-- Your goal --
What is needed is the run of lines from the one with "(293, 213) = (403, 189): blue tree -> none" through the close of the data, set down exactly.

[Opening Supplied data section]

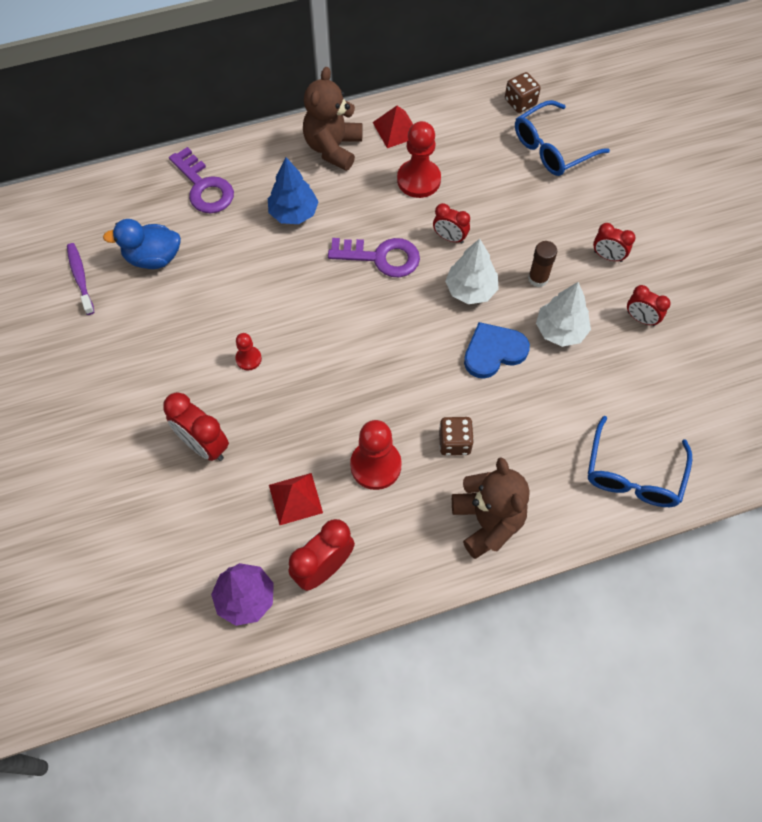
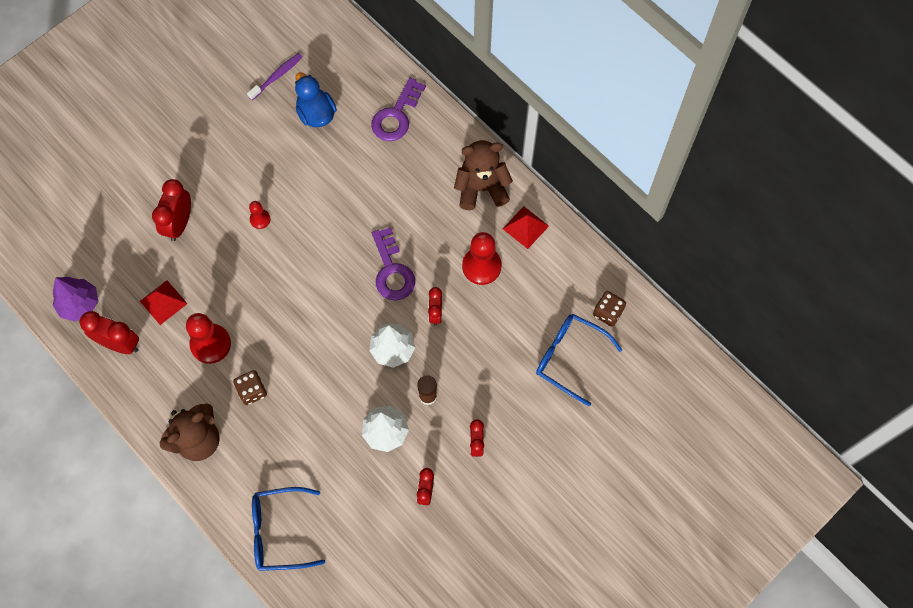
camera: 65 degrees right, 5 degrees up
(293, 213) = (403, 189): blue tree -> none
(493, 352) = (343, 388): blue heart -> none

[Closing Supplied data section]

-- Exercise solution --
(293, 213) = (403, 189): blue tree -> none
(493, 352) = (343, 388): blue heart -> none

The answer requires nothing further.